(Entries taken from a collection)

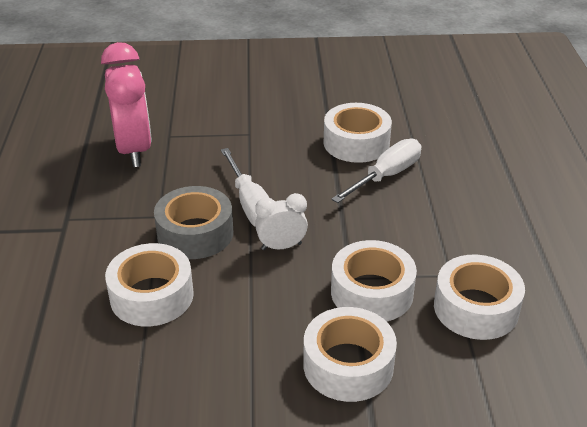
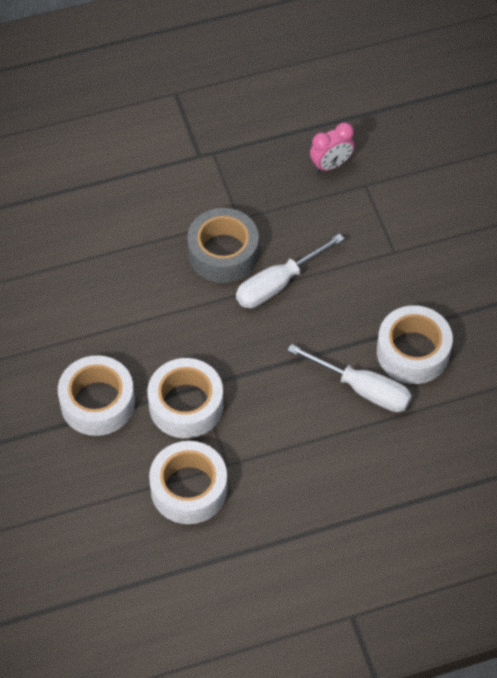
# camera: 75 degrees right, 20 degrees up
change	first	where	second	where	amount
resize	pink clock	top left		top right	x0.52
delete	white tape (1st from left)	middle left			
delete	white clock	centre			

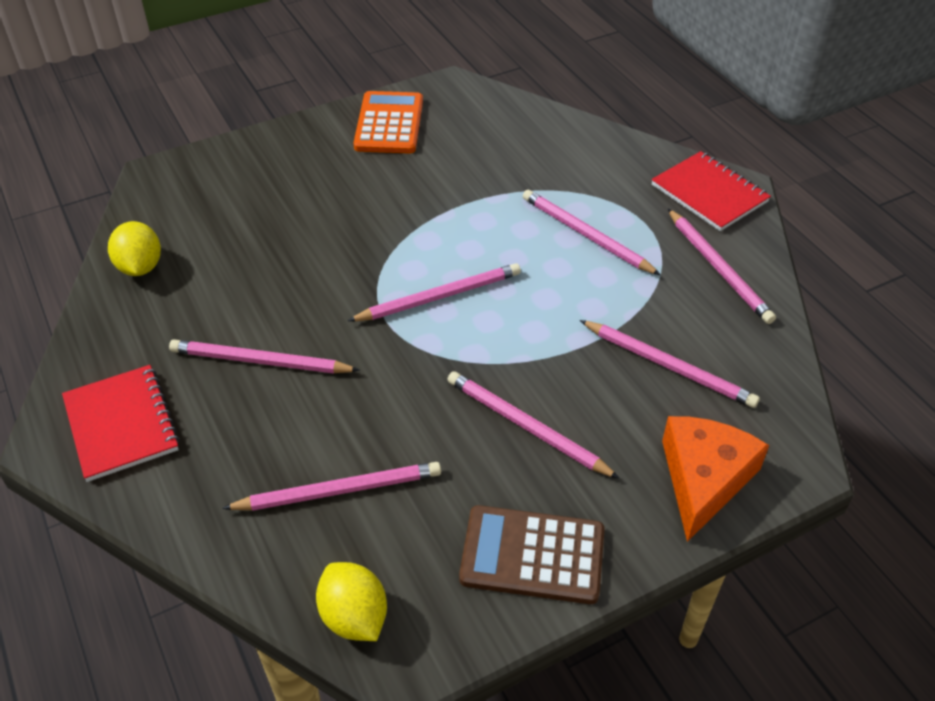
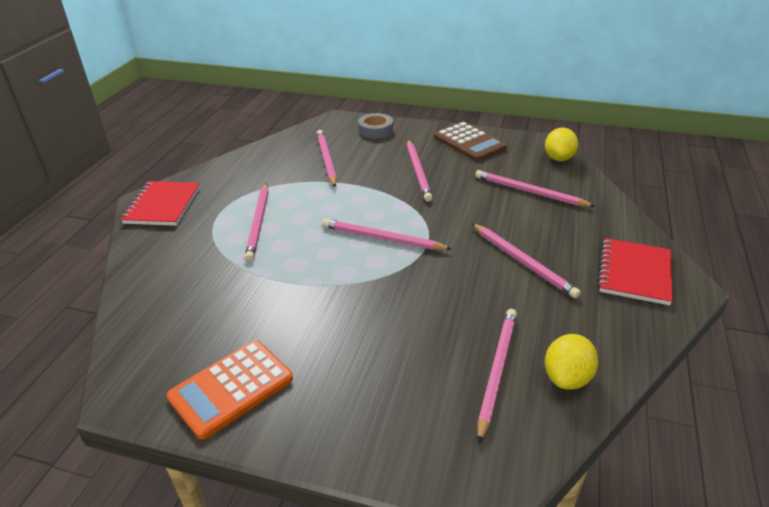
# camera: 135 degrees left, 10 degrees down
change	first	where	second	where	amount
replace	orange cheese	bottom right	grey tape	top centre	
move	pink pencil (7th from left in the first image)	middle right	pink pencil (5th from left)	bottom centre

* * *

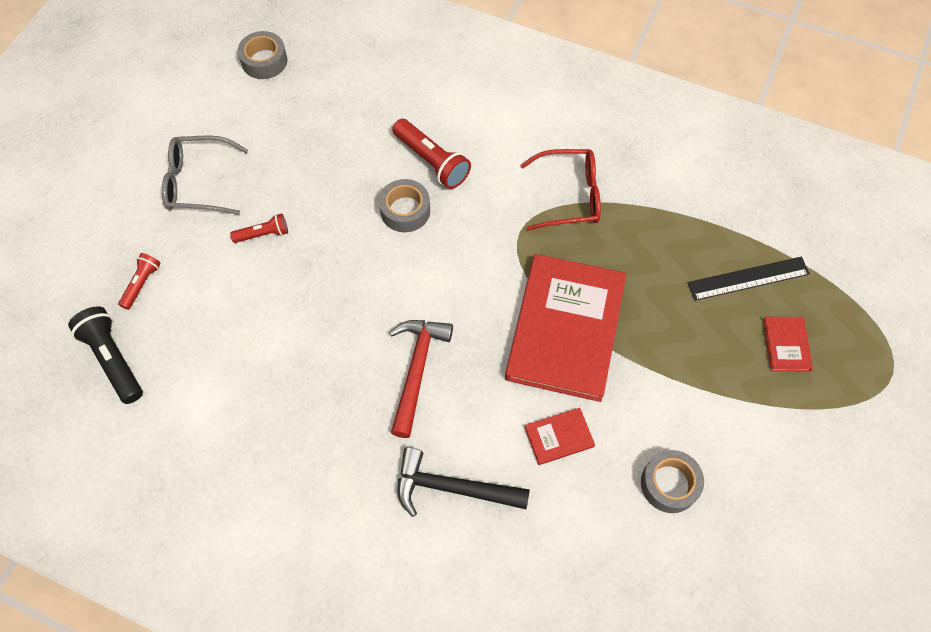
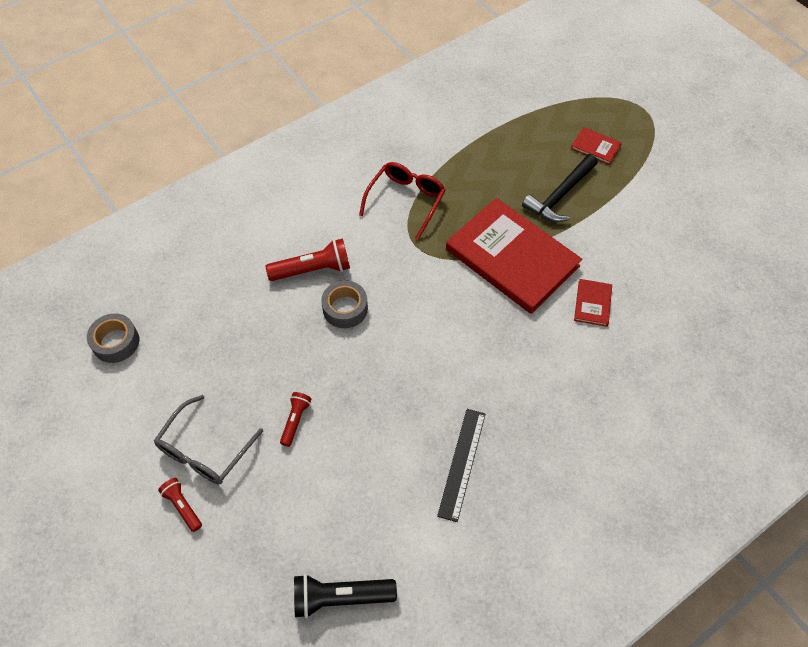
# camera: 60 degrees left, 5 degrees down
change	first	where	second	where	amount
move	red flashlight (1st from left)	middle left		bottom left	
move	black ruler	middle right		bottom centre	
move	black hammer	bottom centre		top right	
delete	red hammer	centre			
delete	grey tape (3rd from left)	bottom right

> **Brief**: Look above for the line with "tape (1st from" and the line with "pencil (7th from"; set down those two lines and all lines between them exactly, without pictures and without anything else.

> **Answer box**:
delete	white tape (1st from left)	middle left			
delete	white clock	centre			

# camera: 135 degrees left, 10 degrees down
change	first	where	second	where	amount
replace	orange cheese	bottom right	grey tape	top centre	
move	pink pencil (7th from left in the first image)	middle right	pink pencil (5th from left)	bottom centre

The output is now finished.